Study material section start

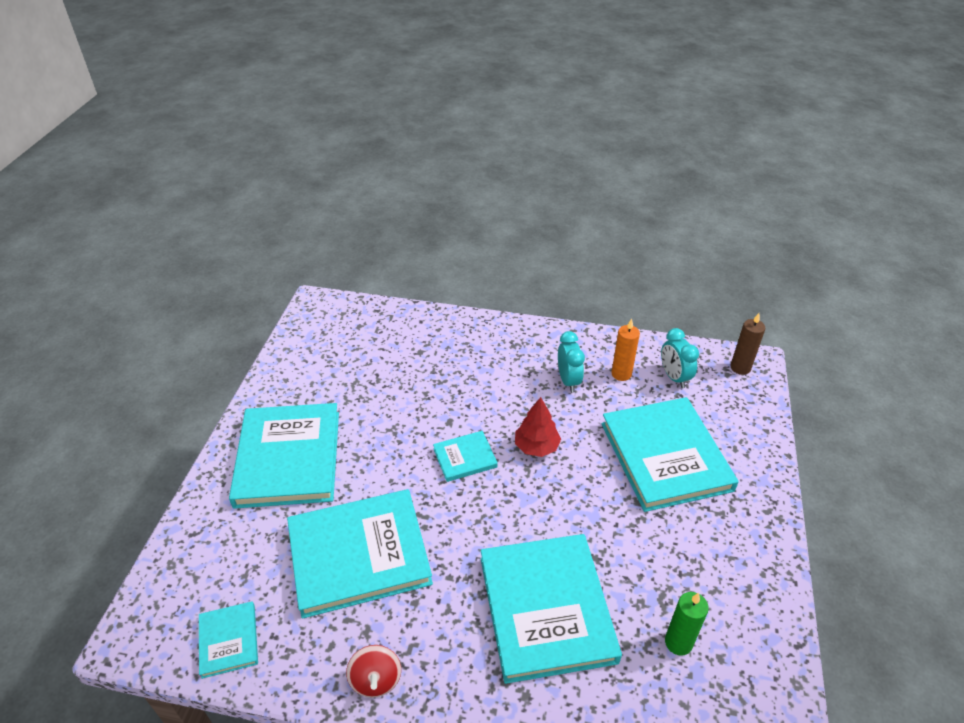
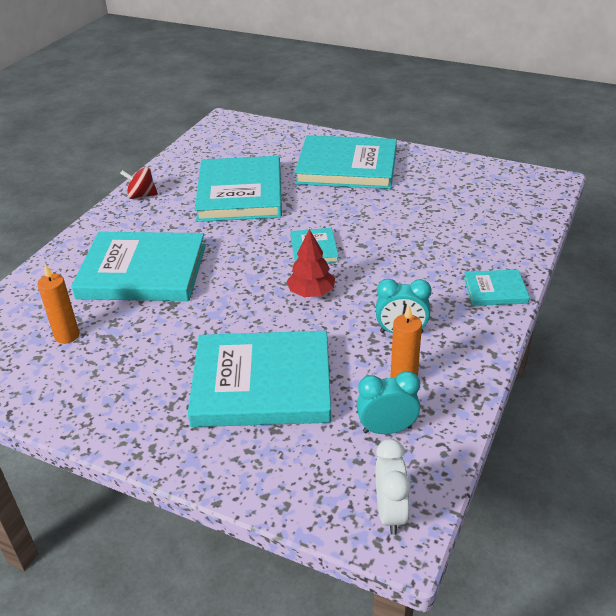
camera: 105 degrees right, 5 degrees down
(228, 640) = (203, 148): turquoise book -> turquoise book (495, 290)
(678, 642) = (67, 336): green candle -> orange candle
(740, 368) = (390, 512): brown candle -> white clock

Study material section end
Study material section start

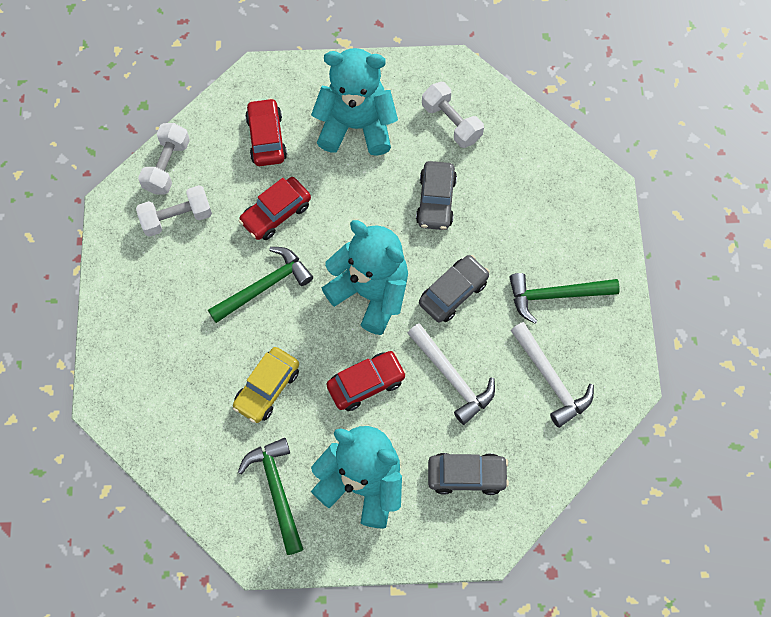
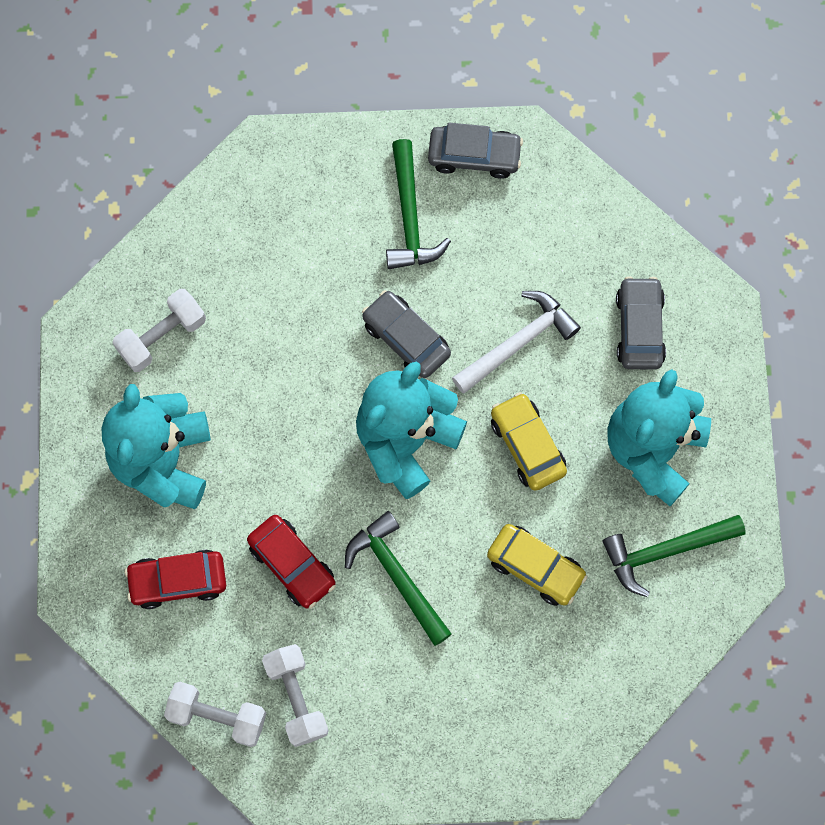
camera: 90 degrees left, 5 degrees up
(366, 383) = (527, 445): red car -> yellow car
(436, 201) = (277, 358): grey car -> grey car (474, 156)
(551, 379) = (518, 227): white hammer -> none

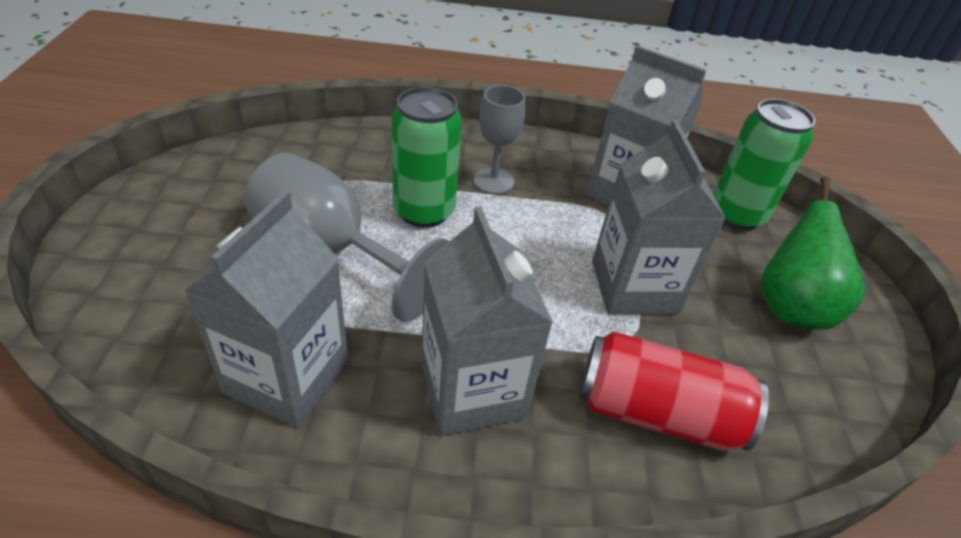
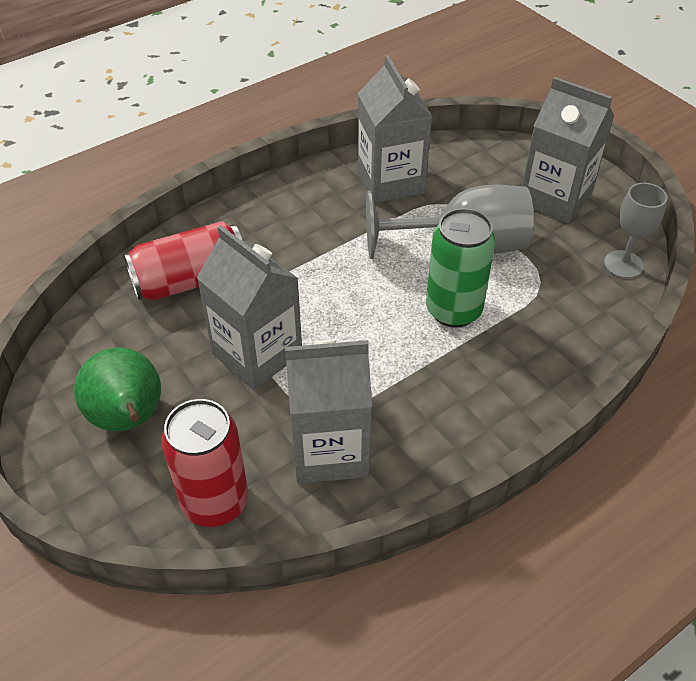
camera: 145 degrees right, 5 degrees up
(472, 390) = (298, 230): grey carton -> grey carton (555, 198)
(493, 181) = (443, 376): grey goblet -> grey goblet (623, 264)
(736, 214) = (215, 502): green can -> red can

Study material section end

(What needs to be done) Please give back exactly the lines of this listing beginning at the line with "(678, 642) = (67, 336): green" and ending with the line with "(740, 368) = (390, 512): brown", both included, and nothing else.

(Solution)
(678, 642) = (67, 336): green candle -> orange candle
(740, 368) = (390, 512): brown candle -> white clock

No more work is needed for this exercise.